Every line below is to be quoted exactly, with nothing added or dropped.

◇ ◇ ◇ ◇ ◇ ◇ ◇

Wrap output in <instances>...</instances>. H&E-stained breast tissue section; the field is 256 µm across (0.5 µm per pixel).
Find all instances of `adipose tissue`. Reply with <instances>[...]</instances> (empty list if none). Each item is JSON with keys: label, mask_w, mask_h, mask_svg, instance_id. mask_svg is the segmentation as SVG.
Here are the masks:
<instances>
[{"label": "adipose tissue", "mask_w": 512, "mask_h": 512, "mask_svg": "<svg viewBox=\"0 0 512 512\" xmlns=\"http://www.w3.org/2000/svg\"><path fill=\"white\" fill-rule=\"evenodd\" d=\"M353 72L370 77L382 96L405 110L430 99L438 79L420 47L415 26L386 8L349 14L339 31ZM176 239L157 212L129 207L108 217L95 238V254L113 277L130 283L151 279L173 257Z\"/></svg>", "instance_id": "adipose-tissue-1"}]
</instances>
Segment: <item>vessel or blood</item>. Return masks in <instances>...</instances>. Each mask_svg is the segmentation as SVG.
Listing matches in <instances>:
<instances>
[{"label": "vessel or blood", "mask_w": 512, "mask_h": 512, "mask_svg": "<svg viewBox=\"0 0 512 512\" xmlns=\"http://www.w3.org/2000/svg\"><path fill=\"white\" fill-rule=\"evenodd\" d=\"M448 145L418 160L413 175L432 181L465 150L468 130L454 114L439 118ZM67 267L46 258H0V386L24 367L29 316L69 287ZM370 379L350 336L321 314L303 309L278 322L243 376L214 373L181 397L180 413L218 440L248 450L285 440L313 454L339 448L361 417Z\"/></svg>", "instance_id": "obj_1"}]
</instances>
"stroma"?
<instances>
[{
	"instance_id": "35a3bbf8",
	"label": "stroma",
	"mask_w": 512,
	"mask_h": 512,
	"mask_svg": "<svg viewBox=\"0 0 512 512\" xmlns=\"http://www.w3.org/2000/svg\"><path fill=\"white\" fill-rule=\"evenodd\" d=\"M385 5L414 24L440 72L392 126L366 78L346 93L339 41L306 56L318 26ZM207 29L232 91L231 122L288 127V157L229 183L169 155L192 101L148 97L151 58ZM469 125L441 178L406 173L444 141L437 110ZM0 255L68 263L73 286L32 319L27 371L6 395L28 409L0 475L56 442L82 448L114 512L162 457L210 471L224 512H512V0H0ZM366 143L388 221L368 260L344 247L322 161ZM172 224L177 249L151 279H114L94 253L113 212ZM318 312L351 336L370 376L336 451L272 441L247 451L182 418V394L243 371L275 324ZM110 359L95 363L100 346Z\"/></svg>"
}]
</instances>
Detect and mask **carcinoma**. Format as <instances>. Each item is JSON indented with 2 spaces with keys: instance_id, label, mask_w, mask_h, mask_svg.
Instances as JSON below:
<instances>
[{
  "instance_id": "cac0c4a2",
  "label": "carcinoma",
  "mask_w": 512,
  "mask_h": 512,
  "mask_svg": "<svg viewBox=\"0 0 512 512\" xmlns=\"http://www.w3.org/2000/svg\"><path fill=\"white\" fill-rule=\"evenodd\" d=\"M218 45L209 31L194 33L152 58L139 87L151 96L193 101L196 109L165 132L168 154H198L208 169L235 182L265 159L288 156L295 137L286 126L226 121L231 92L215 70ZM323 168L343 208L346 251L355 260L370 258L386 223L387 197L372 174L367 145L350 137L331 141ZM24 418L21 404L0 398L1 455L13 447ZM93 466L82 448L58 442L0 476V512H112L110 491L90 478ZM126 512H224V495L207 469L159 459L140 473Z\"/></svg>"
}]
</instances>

◇ ◇ ◇ ◇ ◇ ◇ ◇

• _REPLY_
Wrap output in <instances>...</instances>. H&E-stained breast tissue section; the field is 256 µm across (0.5 µm per pixel).
Find all instances of `adipose tissue`. Reply with <instances>[...]</instances> (empty list if none). Each item is JSON with keys: label, mask_w, mask_h, mask_svg, instance_id. mask_svg is the segmentation as SVG.
Here are the masks:
<instances>
[{"label": "adipose tissue", "mask_w": 512, "mask_h": 512, "mask_svg": "<svg viewBox=\"0 0 512 512\" xmlns=\"http://www.w3.org/2000/svg\"><path fill=\"white\" fill-rule=\"evenodd\" d=\"M353 72L370 77L382 96L405 110L430 99L438 79L420 47L415 26L386 8L349 14L339 31ZM176 239L157 212L129 207L108 217L95 238V254L113 277L130 283L151 279L173 257Z\"/></svg>", "instance_id": "adipose-tissue-1"}]
</instances>
Segment: <item>vessel or blood</item>. Return masks in <instances>...</instances>. Each mask_svg is the segmentation as SVG.
Listing matches in <instances>:
<instances>
[{"label": "vessel or blood", "mask_w": 512, "mask_h": 512, "mask_svg": "<svg viewBox=\"0 0 512 512\" xmlns=\"http://www.w3.org/2000/svg\"><path fill=\"white\" fill-rule=\"evenodd\" d=\"M448 145L418 160L413 175L432 181L465 150L468 130L454 114L439 118ZM67 267L46 258H0V386L24 367L29 316L69 287ZM370 379L350 336L321 314L303 309L278 322L243 376L214 373L181 397L180 413L218 440L248 450L285 440L313 454L339 448L361 417Z\"/></svg>", "instance_id": "obj_1"}]
</instances>
"stroma"?
<instances>
[{
	"instance_id": "35a3bbf8",
	"label": "stroma",
	"mask_w": 512,
	"mask_h": 512,
	"mask_svg": "<svg viewBox=\"0 0 512 512\" xmlns=\"http://www.w3.org/2000/svg\"><path fill=\"white\" fill-rule=\"evenodd\" d=\"M385 5L414 24L440 72L392 126L366 78L346 93L339 41L306 56L318 26ZM207 29L232 91L231 122L288 127V157L229 183L169 155L192 101L148 97L151 58ZM469 125L441 178L406 173L444 141L437 110ZM0 255L68 263L73 286L32 319L27 371L6 395L28 409L0 475L56 442L82 448L114 512L162 457L210 471L224 512H512V0H0ZM366 143L388 221L368 260L344 247L322 161ZM172 224L177 249L151 279H114L94 253L113 212ZM318 312L351 336L370 376L336 451L272 441L247 451L182 418V394L243 371L275 324ZM110 359L95 363L100 346Z\"/></svg>"
}]
</instances>
Detect and mask **carcinoma**. Format as <instances>. Each item is JSON indented with 2 spaces with keys: instance_id, label, mask_w, mask_h, mask_svg.
Instances as JSON below:
<instances>
[{
  "instance_id": "cac0c4a2",
  "label": "carcinoma",
  "mask_w": 512,
  "mask_h": 512,
  "mask_svg": "<svg viewBox=\"0 0 512 512\" xmlns=\"http://www.w3.org/2000/svg\"><path fill=\"white\" fill-rule=\"evenodd\" d=\"M218 45L209 31L194 33L152 58L139 87L151 96L193 101L196 109L165 132L168 154H198L208 169L235 182L265 159L288 156L295 137L286 126L226 121L231 92L215 70ZM323 168L343 208L346 251L355 260L370 258L386 223L387 197L372 174L367 145L350 137L331 141ZM24 418L21 404L0 398L1 455L13 447ZM93 466L82 448L58 442L0 476V512H112L110 491L90 478ZM126 512H224V495L207 469L159 459L140 473Z\"/></svg>"
}]
</instances>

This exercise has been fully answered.